START Material provided

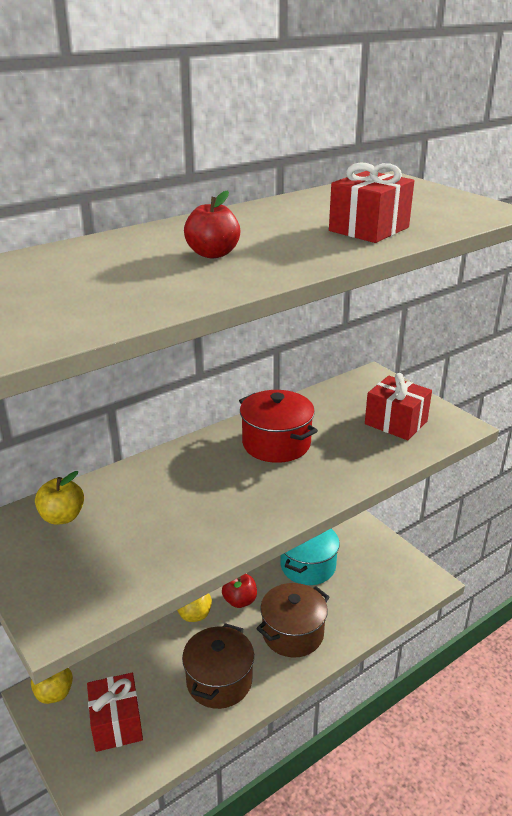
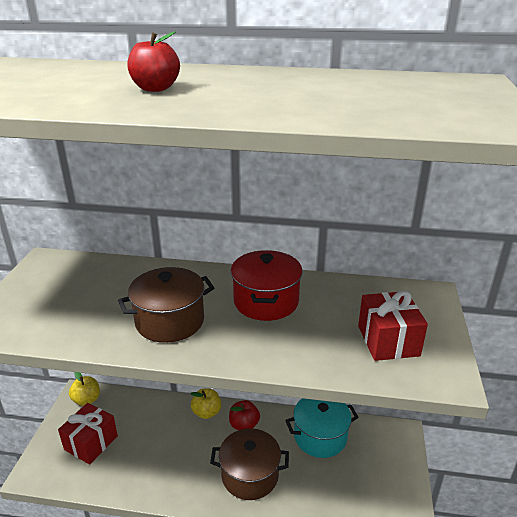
camera: 45 degrees right, 0 degrees up
yellow apple [35,471,84,525] -> none
brown pot [182,623,254,709] -> brown pot moved to [118,267,214,343]
red gift [329,163,414,243] -> none

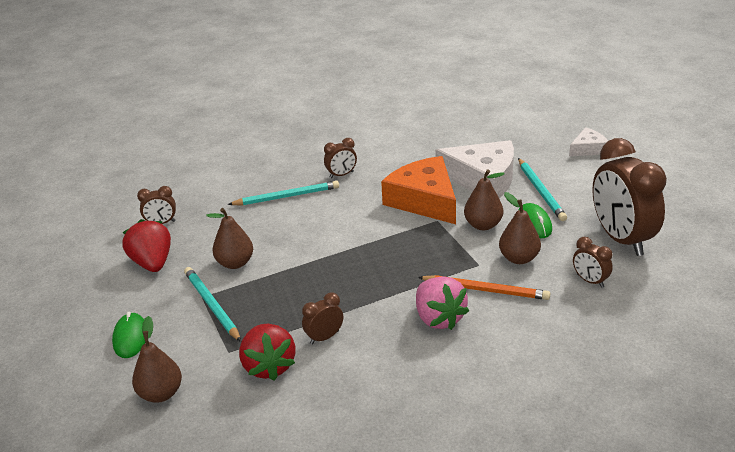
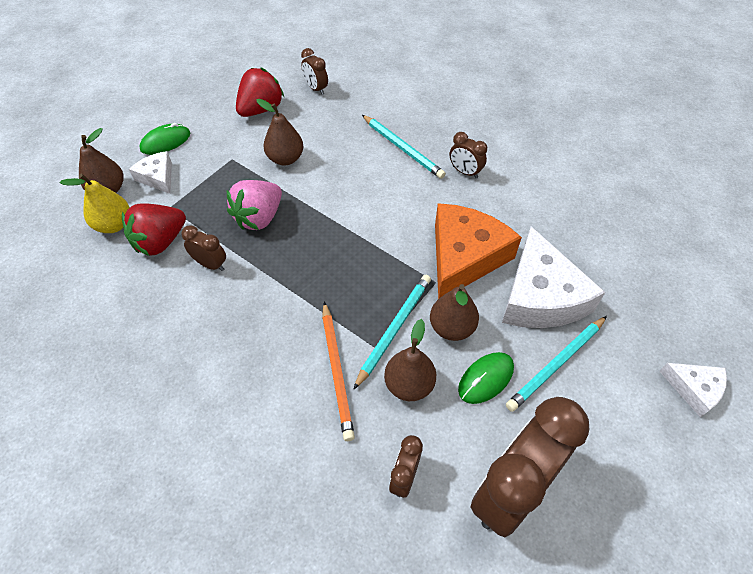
camera: 60 degrees right, 20 degrees up
turquoise pencil [184,267,241,342] -> turquoise pencil moved to [353,275,431,390]
pink strawberry [416,277,469,330] -> pink strawberry moved to [227,180,282,230]
none -> yellow pear [60,173,130,233]
none -> white cheese [129,151,172,194]

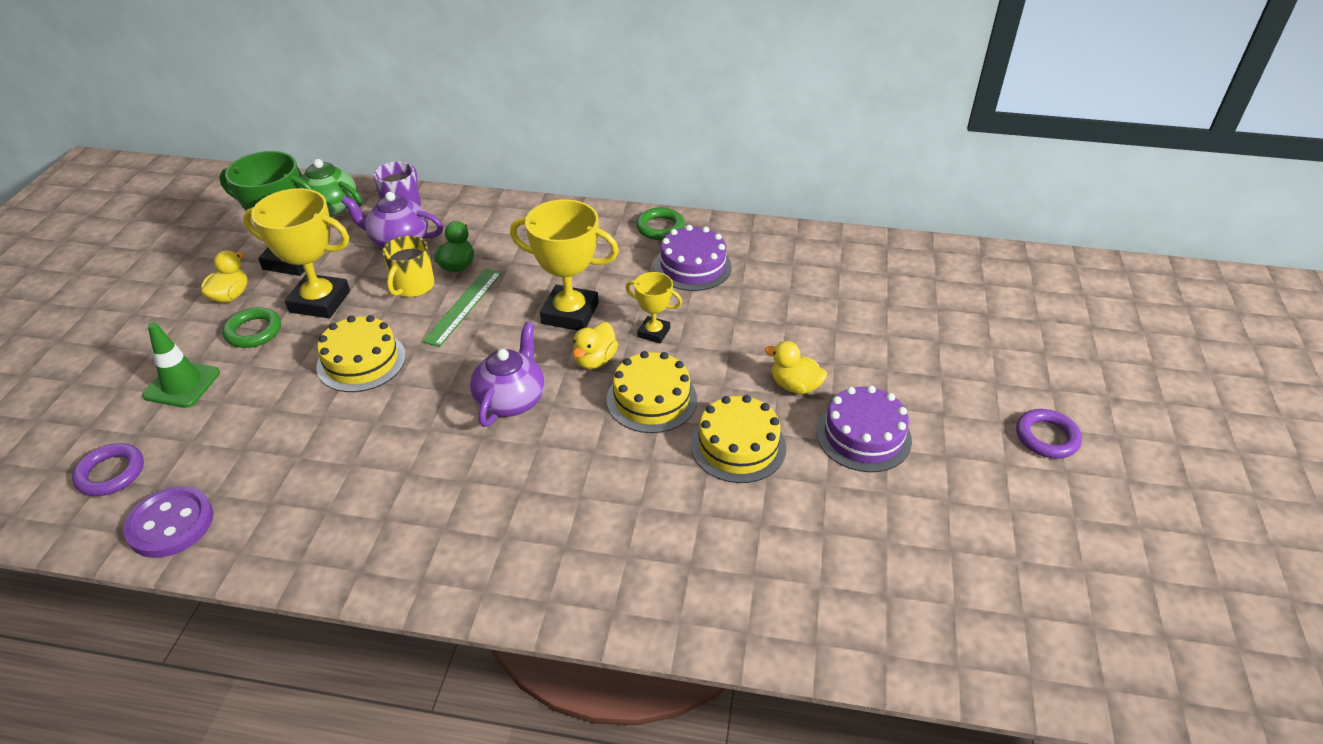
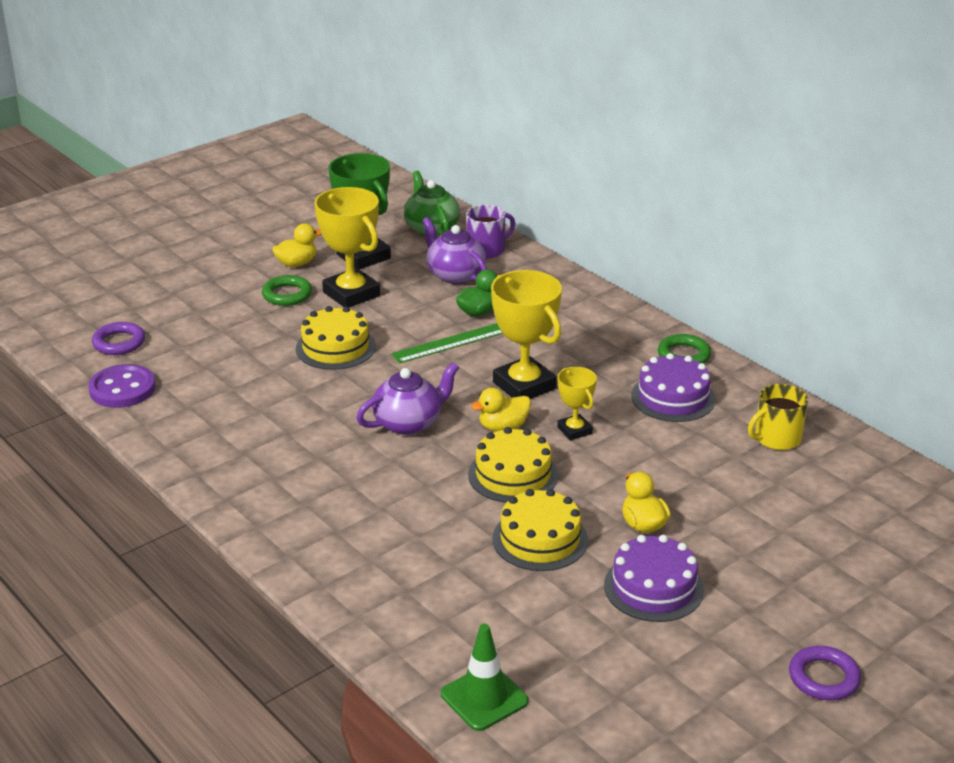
camera: 40 degrees right, 10 degrees down
green traffic cone [142,322,220,408] -> green traffic cone moved to [441,624,528,731]
yellow mug [383,236,435,297] -> yellow mug moved to [748,384,808,450]

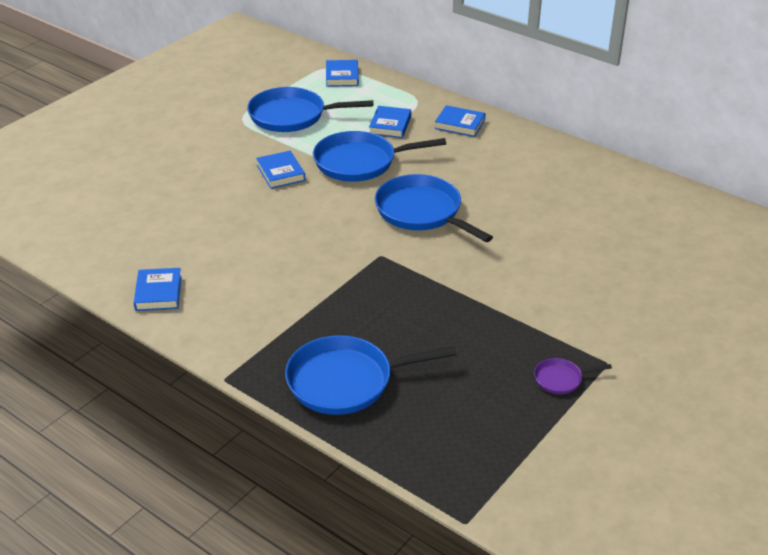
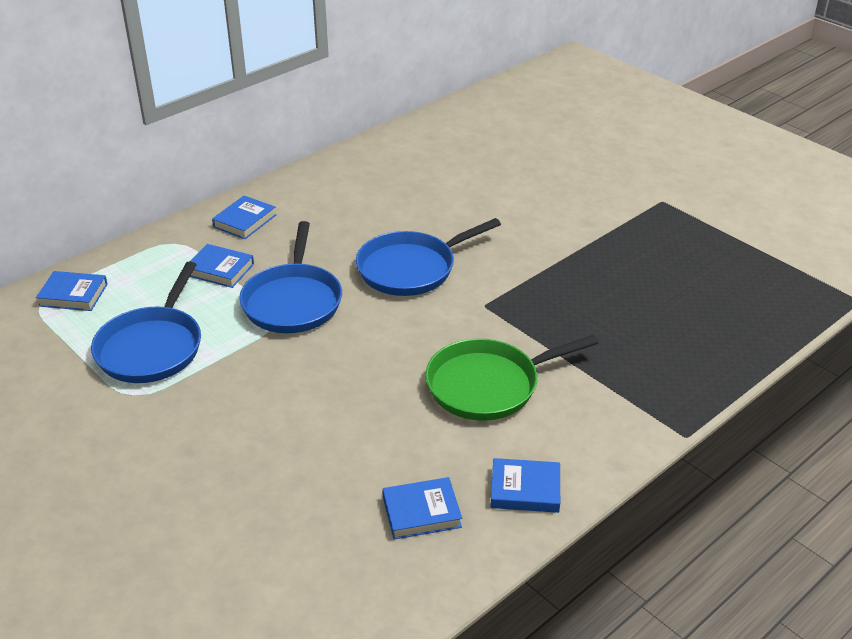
camera: 80 degrees left, 0 degrees up
blue book [256,151,305,189] -> blue book moved to [383,477,462,540]
blue pan [285,335,457,415] -> none
purple pan [534,358,612,394] -> none
none -> green pan [425,335,598,421]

END Material provided

Please repeat each line from the one with "camera: 80 degrees left, 0 degrees up" through the last line of the data above, and add nothing.

**Written response:**
camera: 80 degrees left, 0 degrees up
blue book [256,151,305,189] -> blue book moved to [383,477,462,540]
blue pan [285,335,457,415] -> none
purple pan [534,358,612,394] -> none
none -> green pan [425,335,598,421]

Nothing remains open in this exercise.